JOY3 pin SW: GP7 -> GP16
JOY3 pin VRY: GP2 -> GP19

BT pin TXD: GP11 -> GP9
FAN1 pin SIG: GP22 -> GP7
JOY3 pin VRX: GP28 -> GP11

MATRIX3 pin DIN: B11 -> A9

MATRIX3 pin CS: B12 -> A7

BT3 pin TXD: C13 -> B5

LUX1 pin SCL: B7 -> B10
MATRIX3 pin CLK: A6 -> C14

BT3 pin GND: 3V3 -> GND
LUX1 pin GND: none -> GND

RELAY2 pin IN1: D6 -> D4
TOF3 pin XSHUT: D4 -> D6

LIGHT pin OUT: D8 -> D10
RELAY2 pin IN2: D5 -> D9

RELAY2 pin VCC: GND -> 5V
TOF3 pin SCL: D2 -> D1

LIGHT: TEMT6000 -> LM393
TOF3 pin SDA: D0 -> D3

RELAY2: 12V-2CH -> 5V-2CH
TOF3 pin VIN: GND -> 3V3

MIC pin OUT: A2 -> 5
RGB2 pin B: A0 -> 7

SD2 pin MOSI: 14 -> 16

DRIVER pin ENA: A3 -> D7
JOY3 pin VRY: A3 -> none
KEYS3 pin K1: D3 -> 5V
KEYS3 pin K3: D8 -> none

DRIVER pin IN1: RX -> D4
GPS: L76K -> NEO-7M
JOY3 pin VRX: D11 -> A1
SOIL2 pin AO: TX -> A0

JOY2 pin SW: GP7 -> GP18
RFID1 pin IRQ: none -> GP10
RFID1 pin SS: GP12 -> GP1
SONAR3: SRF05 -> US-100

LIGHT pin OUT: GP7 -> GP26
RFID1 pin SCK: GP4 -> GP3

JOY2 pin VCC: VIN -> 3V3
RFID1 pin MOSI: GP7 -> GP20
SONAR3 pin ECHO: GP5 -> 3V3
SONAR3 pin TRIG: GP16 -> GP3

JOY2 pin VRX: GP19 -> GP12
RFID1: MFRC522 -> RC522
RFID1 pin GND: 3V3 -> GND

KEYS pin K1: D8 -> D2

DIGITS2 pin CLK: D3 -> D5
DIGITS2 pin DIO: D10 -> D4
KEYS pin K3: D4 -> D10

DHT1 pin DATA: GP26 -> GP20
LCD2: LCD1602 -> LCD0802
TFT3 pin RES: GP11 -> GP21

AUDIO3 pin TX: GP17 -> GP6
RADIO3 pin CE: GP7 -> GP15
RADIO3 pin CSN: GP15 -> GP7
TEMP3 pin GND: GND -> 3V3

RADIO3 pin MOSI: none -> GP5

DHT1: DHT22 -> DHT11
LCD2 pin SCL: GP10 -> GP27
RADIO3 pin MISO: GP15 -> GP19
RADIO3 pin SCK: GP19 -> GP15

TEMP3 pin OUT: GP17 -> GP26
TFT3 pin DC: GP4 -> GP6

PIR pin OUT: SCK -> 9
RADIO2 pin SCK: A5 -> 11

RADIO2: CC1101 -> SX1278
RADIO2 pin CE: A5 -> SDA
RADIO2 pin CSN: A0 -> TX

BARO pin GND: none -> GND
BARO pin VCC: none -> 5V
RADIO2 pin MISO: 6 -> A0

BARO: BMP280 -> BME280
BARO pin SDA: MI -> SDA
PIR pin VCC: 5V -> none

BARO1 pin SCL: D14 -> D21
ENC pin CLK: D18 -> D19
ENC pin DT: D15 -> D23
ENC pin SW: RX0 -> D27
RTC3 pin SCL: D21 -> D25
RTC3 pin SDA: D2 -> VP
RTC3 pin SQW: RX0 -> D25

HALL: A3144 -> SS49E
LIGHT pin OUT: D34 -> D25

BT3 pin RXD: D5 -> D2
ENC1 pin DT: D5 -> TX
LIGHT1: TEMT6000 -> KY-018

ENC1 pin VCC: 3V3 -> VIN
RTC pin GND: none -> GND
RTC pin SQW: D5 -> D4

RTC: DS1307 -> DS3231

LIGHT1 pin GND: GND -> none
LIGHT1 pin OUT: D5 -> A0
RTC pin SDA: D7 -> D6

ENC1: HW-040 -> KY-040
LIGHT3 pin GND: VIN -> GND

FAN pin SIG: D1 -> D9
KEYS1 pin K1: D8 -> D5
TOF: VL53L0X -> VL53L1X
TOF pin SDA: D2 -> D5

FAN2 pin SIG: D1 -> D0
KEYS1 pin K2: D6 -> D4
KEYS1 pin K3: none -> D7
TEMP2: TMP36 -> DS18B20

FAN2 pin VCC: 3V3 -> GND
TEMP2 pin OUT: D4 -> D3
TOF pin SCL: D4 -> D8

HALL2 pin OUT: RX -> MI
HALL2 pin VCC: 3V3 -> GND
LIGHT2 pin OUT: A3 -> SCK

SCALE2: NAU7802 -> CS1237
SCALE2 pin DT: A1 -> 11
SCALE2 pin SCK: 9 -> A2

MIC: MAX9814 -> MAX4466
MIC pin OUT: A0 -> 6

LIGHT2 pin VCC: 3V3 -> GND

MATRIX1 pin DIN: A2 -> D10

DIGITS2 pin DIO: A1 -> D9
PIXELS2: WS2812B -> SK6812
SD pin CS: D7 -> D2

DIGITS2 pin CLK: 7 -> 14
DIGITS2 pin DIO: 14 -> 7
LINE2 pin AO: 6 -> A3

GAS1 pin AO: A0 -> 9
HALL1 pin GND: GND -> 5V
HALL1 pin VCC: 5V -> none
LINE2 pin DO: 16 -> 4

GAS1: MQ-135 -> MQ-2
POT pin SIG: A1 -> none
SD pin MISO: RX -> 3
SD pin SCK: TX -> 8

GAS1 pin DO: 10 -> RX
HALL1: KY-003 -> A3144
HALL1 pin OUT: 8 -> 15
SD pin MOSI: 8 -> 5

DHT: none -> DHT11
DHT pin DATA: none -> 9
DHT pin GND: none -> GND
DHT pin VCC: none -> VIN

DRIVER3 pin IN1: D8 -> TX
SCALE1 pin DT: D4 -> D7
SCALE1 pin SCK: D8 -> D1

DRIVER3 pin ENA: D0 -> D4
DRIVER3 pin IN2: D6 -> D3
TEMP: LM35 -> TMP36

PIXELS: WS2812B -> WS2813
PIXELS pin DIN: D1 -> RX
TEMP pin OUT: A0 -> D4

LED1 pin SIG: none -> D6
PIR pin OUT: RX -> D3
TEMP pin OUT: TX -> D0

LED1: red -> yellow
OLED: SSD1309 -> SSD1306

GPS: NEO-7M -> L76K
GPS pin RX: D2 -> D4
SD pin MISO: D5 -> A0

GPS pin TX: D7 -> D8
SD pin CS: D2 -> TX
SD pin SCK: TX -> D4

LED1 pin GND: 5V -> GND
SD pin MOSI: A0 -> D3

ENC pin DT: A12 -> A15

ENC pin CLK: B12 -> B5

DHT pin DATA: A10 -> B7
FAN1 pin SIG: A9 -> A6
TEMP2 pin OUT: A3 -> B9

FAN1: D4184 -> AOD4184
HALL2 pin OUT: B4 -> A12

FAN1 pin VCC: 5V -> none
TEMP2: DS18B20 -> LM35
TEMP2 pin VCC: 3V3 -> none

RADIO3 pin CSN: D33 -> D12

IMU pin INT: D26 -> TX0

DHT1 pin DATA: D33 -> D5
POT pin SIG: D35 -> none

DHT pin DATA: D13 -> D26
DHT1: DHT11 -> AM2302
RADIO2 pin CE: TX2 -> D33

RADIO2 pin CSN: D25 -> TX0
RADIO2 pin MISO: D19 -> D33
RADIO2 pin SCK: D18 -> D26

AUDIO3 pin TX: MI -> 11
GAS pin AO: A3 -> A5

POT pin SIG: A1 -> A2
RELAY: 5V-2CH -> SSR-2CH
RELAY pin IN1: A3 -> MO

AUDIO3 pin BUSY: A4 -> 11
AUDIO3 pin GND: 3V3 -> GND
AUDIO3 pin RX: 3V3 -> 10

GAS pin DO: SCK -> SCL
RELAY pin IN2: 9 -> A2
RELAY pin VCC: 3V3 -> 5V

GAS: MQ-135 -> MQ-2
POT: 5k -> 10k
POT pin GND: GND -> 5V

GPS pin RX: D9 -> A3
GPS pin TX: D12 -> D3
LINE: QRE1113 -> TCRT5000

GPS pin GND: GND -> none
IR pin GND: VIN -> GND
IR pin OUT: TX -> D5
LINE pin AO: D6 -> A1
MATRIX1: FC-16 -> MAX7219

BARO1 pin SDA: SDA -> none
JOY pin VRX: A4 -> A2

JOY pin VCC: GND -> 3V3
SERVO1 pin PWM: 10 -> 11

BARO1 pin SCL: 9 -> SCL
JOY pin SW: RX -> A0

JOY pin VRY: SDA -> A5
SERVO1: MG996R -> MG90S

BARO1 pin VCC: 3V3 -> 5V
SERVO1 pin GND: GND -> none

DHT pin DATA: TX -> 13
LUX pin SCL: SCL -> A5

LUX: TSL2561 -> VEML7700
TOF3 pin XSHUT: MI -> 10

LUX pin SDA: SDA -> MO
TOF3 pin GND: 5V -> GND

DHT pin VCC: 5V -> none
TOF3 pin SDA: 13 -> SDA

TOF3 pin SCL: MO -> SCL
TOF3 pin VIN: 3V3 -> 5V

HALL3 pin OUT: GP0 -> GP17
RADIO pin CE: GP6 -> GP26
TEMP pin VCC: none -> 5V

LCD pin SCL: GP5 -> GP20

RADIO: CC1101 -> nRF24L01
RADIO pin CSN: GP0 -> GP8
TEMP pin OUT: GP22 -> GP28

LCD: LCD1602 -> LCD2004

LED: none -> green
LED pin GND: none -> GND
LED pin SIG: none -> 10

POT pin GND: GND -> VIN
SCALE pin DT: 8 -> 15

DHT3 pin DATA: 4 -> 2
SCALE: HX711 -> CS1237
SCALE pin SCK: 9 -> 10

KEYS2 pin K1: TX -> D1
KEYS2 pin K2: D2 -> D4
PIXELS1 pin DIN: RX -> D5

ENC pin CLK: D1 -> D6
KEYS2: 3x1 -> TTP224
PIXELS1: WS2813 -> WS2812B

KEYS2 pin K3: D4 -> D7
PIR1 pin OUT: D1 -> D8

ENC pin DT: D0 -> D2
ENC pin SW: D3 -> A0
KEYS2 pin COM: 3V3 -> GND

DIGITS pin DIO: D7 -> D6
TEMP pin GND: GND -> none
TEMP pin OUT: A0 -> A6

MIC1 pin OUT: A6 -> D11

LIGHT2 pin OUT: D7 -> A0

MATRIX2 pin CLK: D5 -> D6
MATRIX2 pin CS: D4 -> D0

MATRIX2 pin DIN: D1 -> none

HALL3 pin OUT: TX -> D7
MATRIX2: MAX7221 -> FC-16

---+---

# [Activity]
Above are the records; please copy exactly their first line and each line after it through the line containing "DRIVER pin ENA: A3 -> D7", and no line after that.

# [Final answer]
JOY3 pin SW: GP7 -> GP16
JOY3 pin VRY: GP2 -> GP19

BT pin TXD: GP11 -> GP9
FAN1 pin SIG: GP22 -> GP7
JOY3 pin VRX: GP28 -> GP11

MATRIX3 pin DIN: B11 -> A9

MATRIX3 pin CS: B12 -> A7

BT3 pin TXD: C13 -> B5

LUX1 pin SCL: B7 -> B10
MATRIX3 pin CLK: A6 -> C14

BT3 pin GND: 3V3 -> GND
LUX1 pin GND: none -> GND

RELAY2 pin IN1: D6 -> D4
TOF3 pin XSHUT: D4 -> D6

LIGHT pin OUT: D8 -> D10
RELAY2 pin IN2: D5 -> D9

RELAY2 pin VCC: GND -> 5V
TOF3 pin SCL: D2 -> D1

LIGHT: TEMT6000 -> LM393
TOF3 pin SDA: D0 -> D3

RELAY2: 12V-2CH -> 5V-2CH
TOF3 pin VIN: GND -> 3V3

MIC pin OUT: A2 -> 5
RGB2 pin B: A0 -> 7

SD2 pin MOSI: 14 -> 16

DRIVER pin ENA: A3 -> D7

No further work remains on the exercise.